_WHAT IS REQUIRED_
What you return must match the data below exactly, minus any pictures.

==== SOURCE INFORMATION

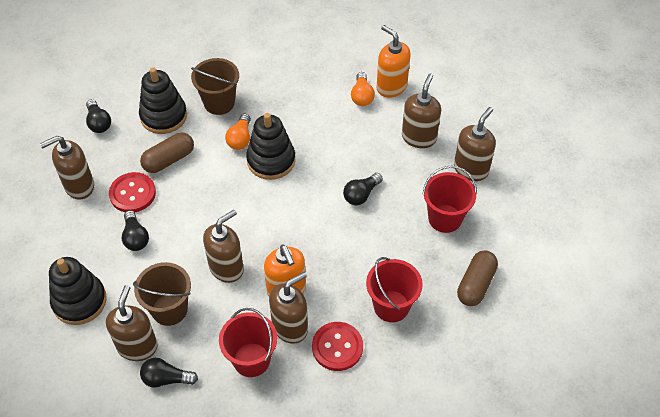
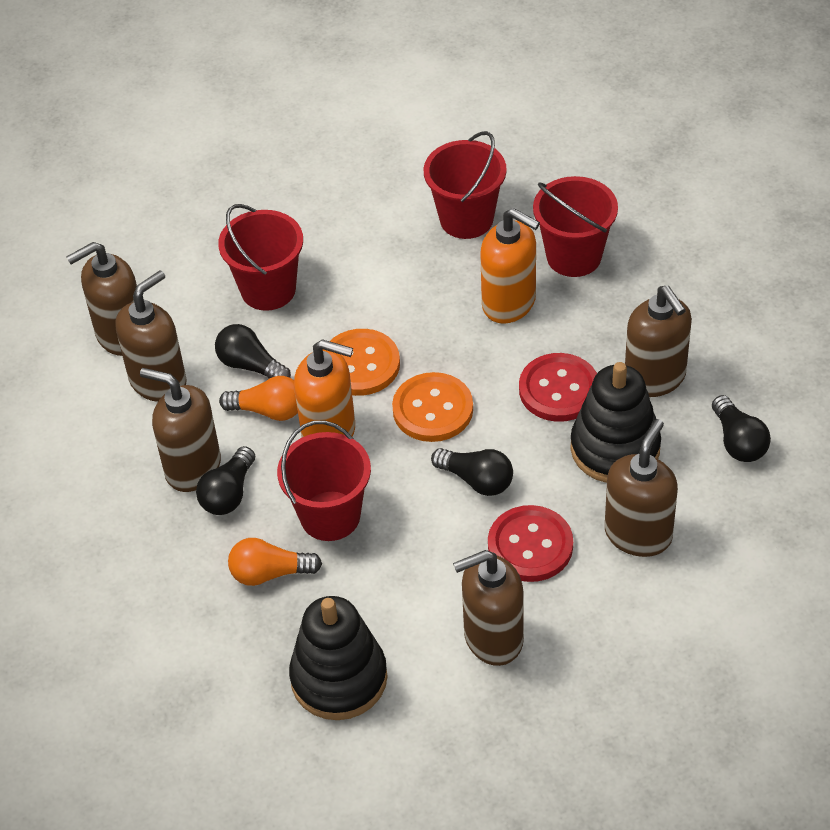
black stacking toy: 3 -> 2
brown bucket: 2 -> 0
brown capsule: 2 -> 0
orange button: 0 -> 2
red bucket: 3 -> 4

========

_RESPONSE AREA_
black stacking toy: 3 -> 2
brown bucket: 2 -> 0
brown capsule: 2 -> 0
orange button: 0 -> 2
red bucket: 3 -> 4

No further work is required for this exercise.